▶ _Aim of the exercise_
Sort through the listing below and keep each line with the word "VRAW". Copy those.

▶ _Data for this exercise_

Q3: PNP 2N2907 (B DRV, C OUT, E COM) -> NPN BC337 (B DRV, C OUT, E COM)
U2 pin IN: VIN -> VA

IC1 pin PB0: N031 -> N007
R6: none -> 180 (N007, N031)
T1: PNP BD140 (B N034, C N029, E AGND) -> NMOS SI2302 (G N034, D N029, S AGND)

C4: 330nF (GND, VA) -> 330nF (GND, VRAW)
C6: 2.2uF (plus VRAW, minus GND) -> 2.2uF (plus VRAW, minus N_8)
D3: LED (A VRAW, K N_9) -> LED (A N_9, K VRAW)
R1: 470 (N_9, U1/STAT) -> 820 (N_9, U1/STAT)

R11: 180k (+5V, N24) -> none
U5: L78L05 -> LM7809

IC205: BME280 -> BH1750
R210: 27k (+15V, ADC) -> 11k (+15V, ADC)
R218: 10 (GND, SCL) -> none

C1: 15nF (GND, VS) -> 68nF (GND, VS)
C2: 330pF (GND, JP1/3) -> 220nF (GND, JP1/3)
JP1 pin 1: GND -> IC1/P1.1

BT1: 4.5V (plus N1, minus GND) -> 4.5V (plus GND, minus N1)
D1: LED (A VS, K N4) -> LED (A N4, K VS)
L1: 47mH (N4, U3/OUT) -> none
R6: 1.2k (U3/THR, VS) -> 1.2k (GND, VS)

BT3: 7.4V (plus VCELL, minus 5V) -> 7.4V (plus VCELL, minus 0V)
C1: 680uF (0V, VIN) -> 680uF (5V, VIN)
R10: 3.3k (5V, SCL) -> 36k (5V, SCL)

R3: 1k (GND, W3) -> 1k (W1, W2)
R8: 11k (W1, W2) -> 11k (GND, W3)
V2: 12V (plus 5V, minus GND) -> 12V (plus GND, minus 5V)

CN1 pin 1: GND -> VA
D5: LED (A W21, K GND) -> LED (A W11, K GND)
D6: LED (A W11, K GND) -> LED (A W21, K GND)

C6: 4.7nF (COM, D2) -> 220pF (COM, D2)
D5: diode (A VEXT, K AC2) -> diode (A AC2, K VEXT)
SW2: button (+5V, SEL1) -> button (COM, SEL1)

▶ _Expected answer_
C4: 330nF (GND, VA) -> 330nF (GND, VRAW)
C6: 2.2uF (plus VRAW, minus GND) -> 2.2uF (plus VRAW, minus N_8)
D3: LED (A VRAW, K N_9) -> LED (A N_9, K VRAW)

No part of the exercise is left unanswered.